◆ WHAT IS EXPECTED: Write out the data below exactly as given, without any of its pictures.

◆ GIVEN INFORMATION:
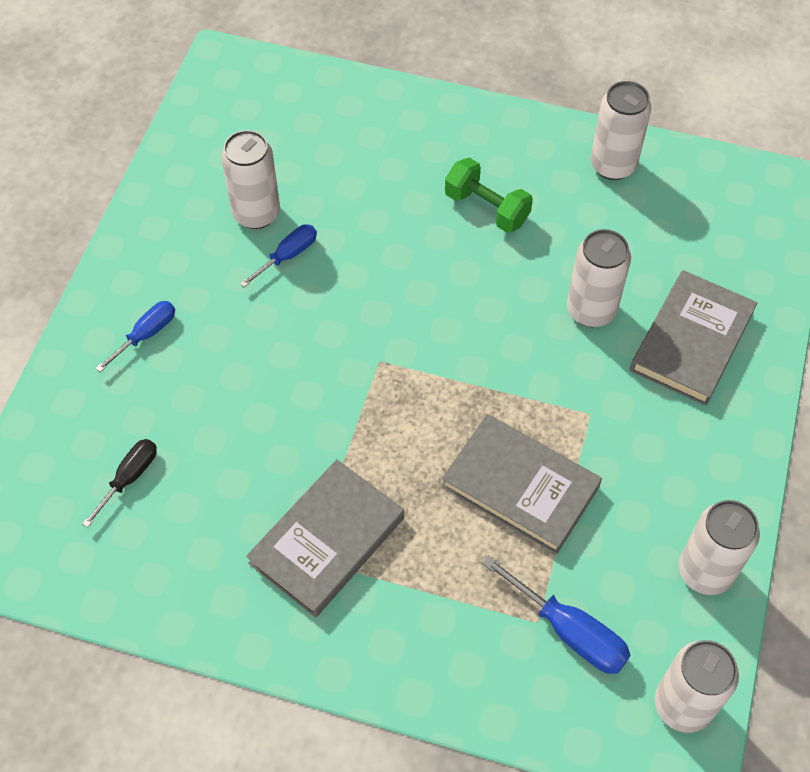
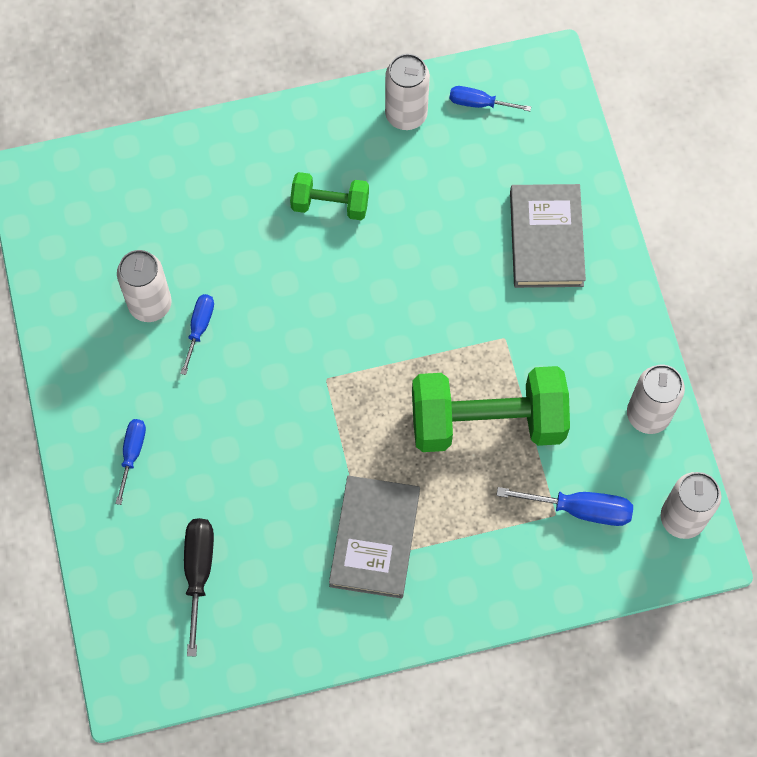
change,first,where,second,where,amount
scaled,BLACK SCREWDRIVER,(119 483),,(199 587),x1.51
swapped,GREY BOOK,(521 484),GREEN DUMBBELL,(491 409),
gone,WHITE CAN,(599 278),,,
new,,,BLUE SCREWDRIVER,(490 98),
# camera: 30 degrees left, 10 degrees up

◆ WORKED SOLUTION:
change,first,where,second,where,amount
scaled,BLACK SCREWDRIVER,(119 483),,(199 587),x1.51
swapped,GREY BOOK,(521 484),GREEN DUMBBELL,(491 409),
gone,WHITE CAN,(599 278),,,
new,,,BLUE SCREWDRIVER,(490 98),
# camera: 30 degrees left, 10 degrees up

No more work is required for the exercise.